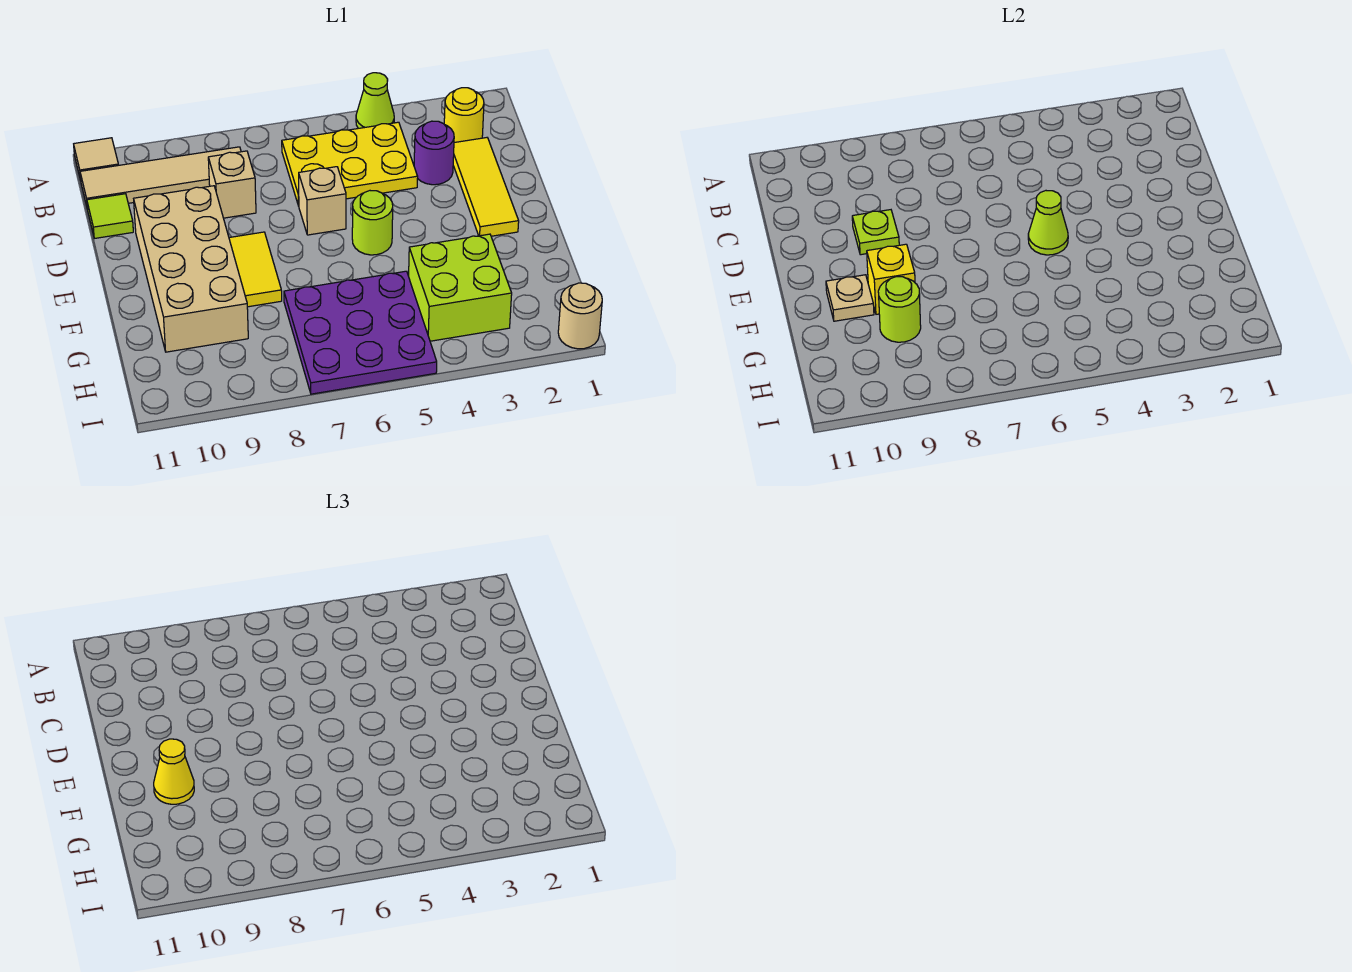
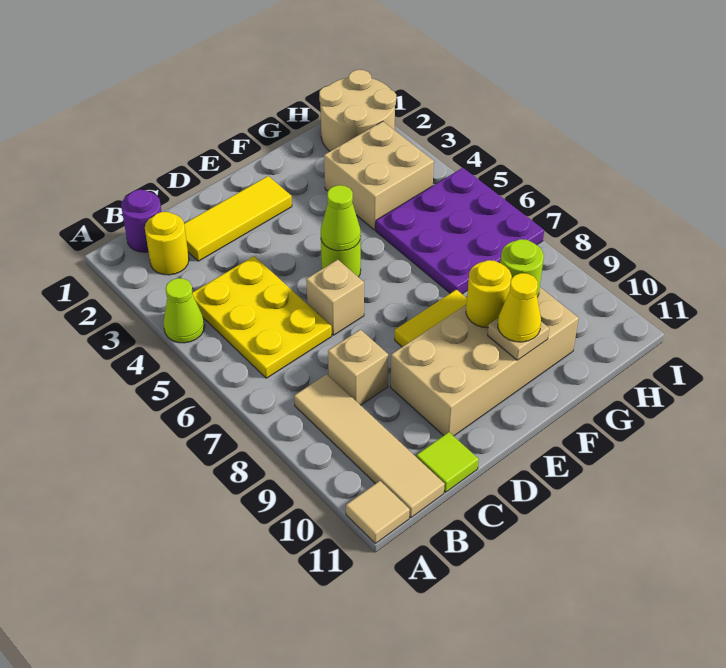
purple 1x1 round brick [414,121,454,185] -> purple 1x1 round brick moved to [121,190,162,252]
lime 1x1 plate [852,210,899,255] -> none
yellow 1x1 brick [867,244,915,314] -> yellow 1x1 round brick [466,260,512,328]
lime 2x2 brick [409,234,512,341] -> tan 2x2 brick [324,121,434,230]
tan 1x1 round brick [558,283,602,349] -> tan 2x2 round brick [319,70,396,151]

→ **Exercise brief**: Working through the records, copy each line in which the word "lime" appears.

→ **Worked solution**:
lime 1x1 plate [852,210,899,255] -> none
lime 2x2 brick [409,234,512,341] -> tan 2x2 brick [324,121,434,230]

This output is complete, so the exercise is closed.